**Your goal**. Give back the data below word for word. Any image in it should be left out.
Top of Dataset extract
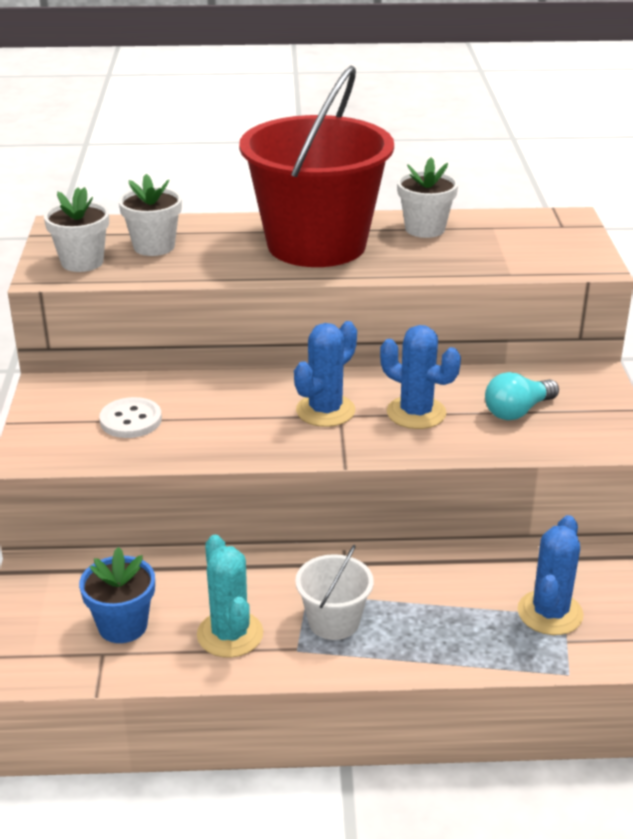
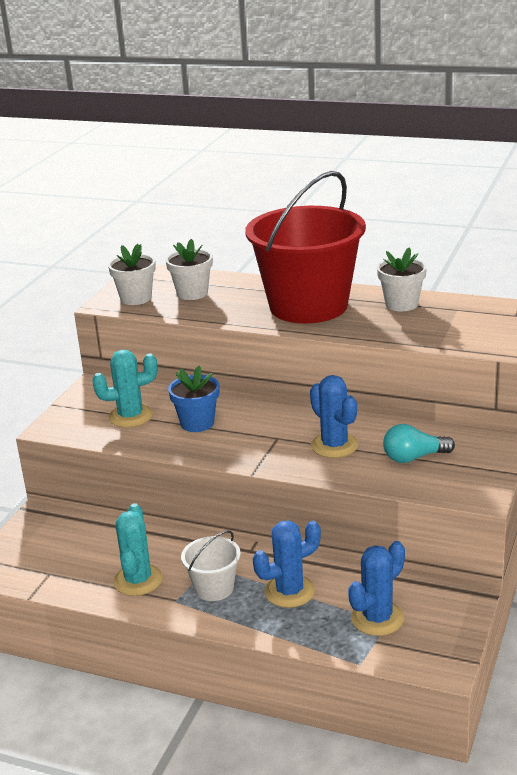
camera: 25 degrees right, 5 degrees down
(123, 626) = (73, 559): blue flower pot -> blue flower pot (197, 423)
(131, 420) = (130, 416): white button -> turquoise cactus
(325, 410) = (269, 432): blue cactus -> blue cactus (289, 591)

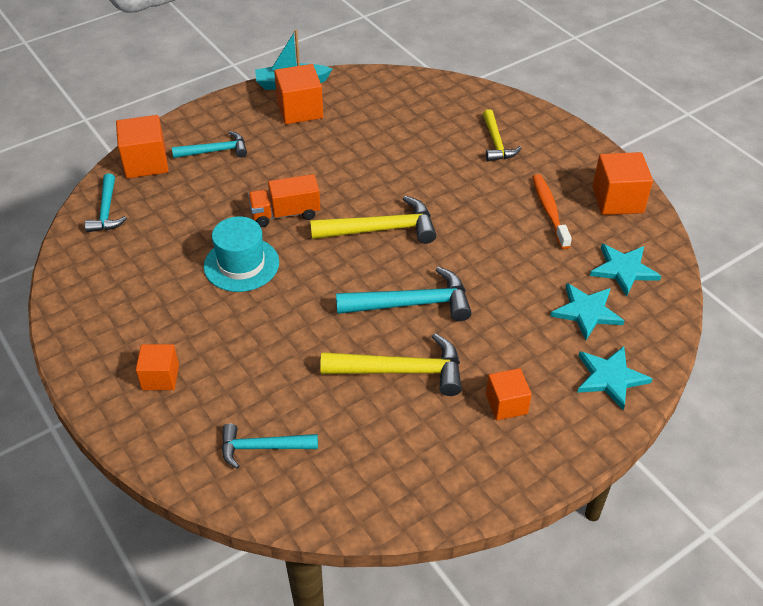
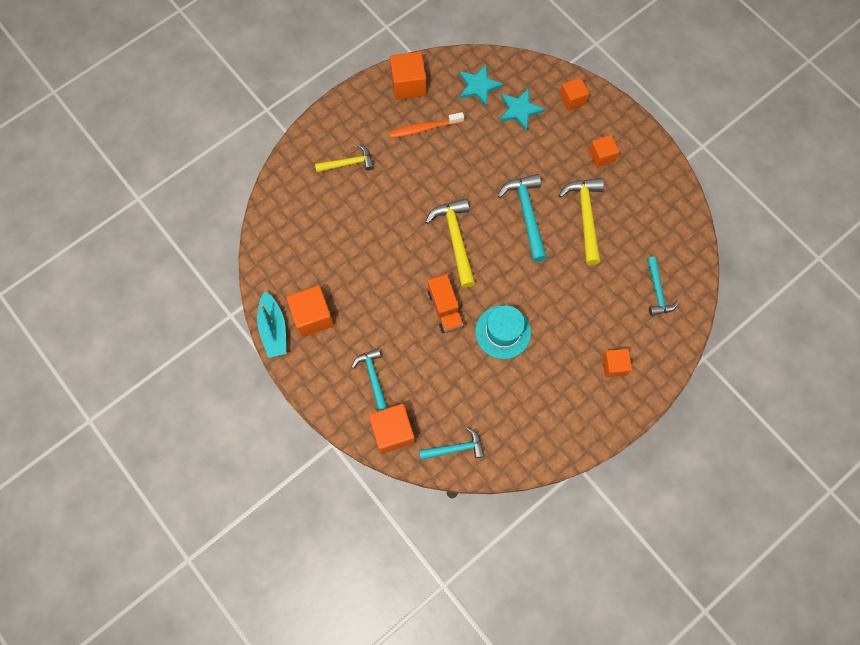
camera: 95 degrees left, 25 degrees up
(610, 378) = (572, 99): turquoise star -> orange cube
Bottom of Dataset extract
**Finished task**.
camera: 25 degrees right, 5 degrees down
(123, 626) = (73, 559): blue flower pot -> blue flower pot (197, 423)
(131, 420) = (130, 416): white button -> turquoise cactus
(325, 410) = (269, 432): blue cactus -> blue cactus (289, 591)

camera: 95 degrees left, 25 degrees up
(610, 378) = (572, 99): turquoise star -> orange cube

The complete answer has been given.